*** Begin section ***
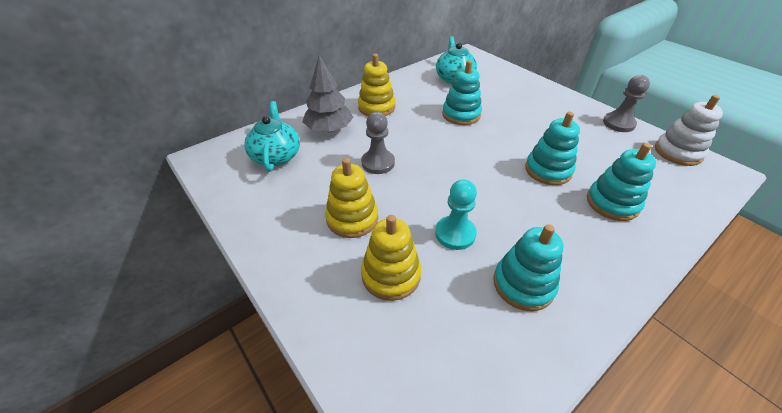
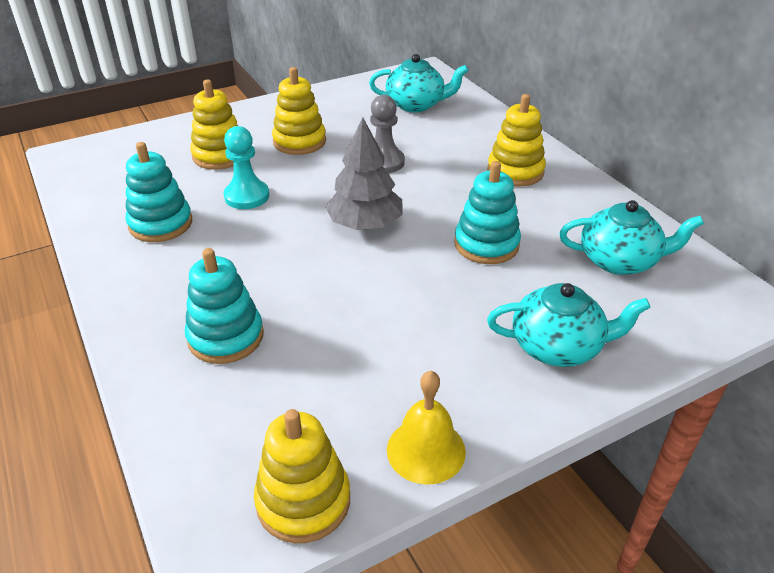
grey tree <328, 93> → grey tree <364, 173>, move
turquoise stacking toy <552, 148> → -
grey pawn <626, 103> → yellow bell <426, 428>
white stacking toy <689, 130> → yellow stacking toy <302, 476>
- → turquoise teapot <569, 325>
*** End section ***
THE TASK: Your answer must hold the line containing "white stacking toy" and all lines after it in the entries above, exactly, and nothing else.

EXPECTED ANSWER:
white stacking toy <689, 130> → yellow stacking toy <302, 476>
- → turquoise teapot <569, 325>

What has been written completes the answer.